Object change listings
- - - - -

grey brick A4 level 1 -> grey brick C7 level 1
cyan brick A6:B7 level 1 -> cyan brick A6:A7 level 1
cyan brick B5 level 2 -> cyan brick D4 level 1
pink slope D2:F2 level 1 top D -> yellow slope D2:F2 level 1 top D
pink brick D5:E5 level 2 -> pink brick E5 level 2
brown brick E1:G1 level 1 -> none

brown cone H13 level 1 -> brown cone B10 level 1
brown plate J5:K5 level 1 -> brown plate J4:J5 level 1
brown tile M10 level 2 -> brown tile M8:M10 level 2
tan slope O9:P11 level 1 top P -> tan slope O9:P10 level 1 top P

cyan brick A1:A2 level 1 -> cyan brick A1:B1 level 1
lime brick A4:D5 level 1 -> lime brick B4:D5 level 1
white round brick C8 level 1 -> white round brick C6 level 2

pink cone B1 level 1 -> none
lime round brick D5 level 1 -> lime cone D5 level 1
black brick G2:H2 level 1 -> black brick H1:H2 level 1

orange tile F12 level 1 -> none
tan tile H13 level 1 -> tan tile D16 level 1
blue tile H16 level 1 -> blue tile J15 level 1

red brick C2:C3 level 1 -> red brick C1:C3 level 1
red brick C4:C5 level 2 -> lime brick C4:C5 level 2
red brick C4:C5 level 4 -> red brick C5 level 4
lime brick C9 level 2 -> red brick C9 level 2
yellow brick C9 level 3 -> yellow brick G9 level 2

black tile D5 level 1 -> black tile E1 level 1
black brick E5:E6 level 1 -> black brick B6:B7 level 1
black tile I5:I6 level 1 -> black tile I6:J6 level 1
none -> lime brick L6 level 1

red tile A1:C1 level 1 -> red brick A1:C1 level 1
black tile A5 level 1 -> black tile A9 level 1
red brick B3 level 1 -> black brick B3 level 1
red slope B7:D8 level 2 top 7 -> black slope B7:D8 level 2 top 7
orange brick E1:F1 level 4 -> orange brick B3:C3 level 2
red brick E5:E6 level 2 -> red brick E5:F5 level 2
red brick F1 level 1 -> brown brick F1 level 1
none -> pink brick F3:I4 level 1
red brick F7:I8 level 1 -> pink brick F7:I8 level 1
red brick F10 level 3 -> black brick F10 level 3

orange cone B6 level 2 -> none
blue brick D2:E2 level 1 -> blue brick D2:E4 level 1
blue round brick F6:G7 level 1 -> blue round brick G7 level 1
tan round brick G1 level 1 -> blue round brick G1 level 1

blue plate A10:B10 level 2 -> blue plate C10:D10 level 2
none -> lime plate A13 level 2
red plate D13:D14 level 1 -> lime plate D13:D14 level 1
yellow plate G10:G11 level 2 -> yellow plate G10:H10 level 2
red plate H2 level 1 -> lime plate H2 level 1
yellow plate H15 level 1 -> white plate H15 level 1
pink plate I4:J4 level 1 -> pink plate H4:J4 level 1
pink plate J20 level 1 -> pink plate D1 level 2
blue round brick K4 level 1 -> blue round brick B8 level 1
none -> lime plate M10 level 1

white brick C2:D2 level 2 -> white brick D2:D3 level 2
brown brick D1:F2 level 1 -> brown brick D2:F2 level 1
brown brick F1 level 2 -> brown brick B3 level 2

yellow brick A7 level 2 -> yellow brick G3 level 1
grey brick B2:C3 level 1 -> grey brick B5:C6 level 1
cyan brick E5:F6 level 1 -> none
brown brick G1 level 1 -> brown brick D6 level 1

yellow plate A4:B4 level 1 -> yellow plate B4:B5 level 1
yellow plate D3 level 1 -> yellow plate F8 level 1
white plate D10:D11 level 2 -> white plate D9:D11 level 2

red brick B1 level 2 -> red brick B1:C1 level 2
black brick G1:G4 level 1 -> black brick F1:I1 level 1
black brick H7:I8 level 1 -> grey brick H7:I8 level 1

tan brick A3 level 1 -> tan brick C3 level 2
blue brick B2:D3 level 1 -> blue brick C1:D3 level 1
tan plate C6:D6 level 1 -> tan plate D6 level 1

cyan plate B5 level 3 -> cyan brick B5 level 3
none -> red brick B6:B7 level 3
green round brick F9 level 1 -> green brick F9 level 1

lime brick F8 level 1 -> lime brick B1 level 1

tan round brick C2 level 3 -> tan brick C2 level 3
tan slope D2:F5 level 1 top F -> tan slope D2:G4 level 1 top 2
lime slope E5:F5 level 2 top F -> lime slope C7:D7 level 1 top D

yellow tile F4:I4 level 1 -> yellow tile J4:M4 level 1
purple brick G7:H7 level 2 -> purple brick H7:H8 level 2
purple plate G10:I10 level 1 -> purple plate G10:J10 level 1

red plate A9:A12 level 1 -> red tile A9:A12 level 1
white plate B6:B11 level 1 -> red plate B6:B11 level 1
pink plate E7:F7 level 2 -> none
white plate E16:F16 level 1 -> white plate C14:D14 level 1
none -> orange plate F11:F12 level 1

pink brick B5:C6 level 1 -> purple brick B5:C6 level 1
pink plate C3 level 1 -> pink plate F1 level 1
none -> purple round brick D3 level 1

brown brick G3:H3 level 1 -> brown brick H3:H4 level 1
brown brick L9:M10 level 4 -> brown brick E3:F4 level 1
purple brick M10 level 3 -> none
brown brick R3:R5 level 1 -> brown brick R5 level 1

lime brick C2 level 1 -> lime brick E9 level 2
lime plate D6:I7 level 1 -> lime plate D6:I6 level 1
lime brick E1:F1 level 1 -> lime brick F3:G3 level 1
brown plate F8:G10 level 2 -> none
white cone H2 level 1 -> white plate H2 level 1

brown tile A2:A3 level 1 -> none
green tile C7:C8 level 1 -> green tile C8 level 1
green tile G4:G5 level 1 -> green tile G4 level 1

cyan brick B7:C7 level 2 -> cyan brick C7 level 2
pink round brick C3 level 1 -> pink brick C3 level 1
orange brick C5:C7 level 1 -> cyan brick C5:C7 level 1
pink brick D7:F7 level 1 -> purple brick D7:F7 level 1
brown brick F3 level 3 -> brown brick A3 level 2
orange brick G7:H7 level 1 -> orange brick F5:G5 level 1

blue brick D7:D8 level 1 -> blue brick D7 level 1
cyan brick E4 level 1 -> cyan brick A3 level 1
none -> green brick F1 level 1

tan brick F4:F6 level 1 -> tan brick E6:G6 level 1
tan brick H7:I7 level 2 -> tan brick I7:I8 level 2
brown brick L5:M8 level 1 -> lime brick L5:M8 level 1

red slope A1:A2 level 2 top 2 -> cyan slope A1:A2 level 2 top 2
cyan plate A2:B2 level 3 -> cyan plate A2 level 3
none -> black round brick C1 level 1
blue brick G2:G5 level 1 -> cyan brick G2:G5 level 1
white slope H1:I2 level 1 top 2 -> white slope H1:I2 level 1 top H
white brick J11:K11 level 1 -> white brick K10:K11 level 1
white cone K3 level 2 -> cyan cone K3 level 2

- - - - -

TASK INSTRUCTIONS:
Across the records above, count each line that holds the word "yellow" and give only the resulting number.

ANSWER:
8